Assignment → Output only the lines of the entries that follow, starting at the one with "none -> brown brick J10:K12 level 1" and running down to the one with "none -> purple plate I2 level 3", both included and unchanged.

Study material →
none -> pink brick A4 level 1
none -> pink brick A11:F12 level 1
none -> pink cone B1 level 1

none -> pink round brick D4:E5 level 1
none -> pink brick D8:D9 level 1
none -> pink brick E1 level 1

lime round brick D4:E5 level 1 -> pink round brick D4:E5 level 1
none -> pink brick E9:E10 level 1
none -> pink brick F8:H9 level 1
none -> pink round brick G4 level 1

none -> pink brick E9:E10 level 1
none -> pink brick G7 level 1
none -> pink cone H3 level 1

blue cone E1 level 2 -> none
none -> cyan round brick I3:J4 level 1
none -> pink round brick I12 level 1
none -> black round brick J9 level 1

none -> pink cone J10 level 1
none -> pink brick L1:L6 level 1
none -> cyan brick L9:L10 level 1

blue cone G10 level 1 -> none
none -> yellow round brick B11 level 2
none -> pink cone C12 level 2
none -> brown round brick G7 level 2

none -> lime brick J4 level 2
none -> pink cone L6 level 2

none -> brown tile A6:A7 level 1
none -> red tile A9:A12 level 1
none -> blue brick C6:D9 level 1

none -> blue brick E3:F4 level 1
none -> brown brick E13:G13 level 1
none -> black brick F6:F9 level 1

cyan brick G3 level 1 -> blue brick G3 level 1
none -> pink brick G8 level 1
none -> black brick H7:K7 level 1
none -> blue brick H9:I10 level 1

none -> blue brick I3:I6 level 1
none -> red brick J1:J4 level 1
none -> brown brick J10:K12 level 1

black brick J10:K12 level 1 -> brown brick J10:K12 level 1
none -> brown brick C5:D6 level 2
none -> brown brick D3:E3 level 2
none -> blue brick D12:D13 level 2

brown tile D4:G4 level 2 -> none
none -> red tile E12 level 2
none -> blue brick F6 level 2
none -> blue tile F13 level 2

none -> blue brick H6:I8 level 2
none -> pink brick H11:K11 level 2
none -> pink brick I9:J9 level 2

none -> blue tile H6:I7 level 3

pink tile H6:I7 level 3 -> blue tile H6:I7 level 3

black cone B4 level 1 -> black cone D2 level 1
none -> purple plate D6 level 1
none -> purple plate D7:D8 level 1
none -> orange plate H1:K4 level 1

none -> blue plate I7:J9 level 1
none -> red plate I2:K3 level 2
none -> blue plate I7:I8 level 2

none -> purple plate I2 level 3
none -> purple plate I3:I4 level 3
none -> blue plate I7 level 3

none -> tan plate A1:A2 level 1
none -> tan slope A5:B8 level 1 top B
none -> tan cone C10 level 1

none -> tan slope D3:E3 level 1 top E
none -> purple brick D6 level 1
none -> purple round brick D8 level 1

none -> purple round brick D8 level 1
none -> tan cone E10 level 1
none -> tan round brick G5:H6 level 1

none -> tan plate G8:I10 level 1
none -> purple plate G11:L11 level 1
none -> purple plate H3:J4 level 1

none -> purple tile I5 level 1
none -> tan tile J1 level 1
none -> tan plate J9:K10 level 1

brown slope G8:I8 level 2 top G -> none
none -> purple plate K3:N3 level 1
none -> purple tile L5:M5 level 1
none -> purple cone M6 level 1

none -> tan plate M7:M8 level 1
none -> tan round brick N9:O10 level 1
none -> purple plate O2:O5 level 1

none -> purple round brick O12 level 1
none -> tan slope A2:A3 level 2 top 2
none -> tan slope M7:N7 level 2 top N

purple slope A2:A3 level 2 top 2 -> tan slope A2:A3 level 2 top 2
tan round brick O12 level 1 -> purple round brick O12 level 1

Response →
none -> brown brick J10:K12 level 1

black brick J10:K12 level 1 -> brown brick J10:K12 level 1
none -> brown brick C5:D6 level 2
none -> brown brick D3:E3 level 2
none -> blue brick D12:D13 level 2

brown tile D4:G4 level 2 -> none
none -> red tile E12 level 2
none -> blue brick F6 level 2
none -> blue tile F13 level 2

none -> blue brick H6:I8 level 2
none -> pink brick H11:K11 level 2
none -> pink brick I9:J9 level 2

none -> blue tile H6:I7 level 3

pink tile H6:I7 level 3 -> blue tile H6:I7 level 3

black cone B4 level 1 -> black cone D2 level 1
none -> purple plate D6 level 1
none -> purple plate D7:D8 level 1
none -> orange plate H1:K4 level 1

none -> blue plate I7:J9 level 1
none -> red plate I2:K3 level 2
none -> blue plate I7:I8 level 2

none -> purple plate I2 level 3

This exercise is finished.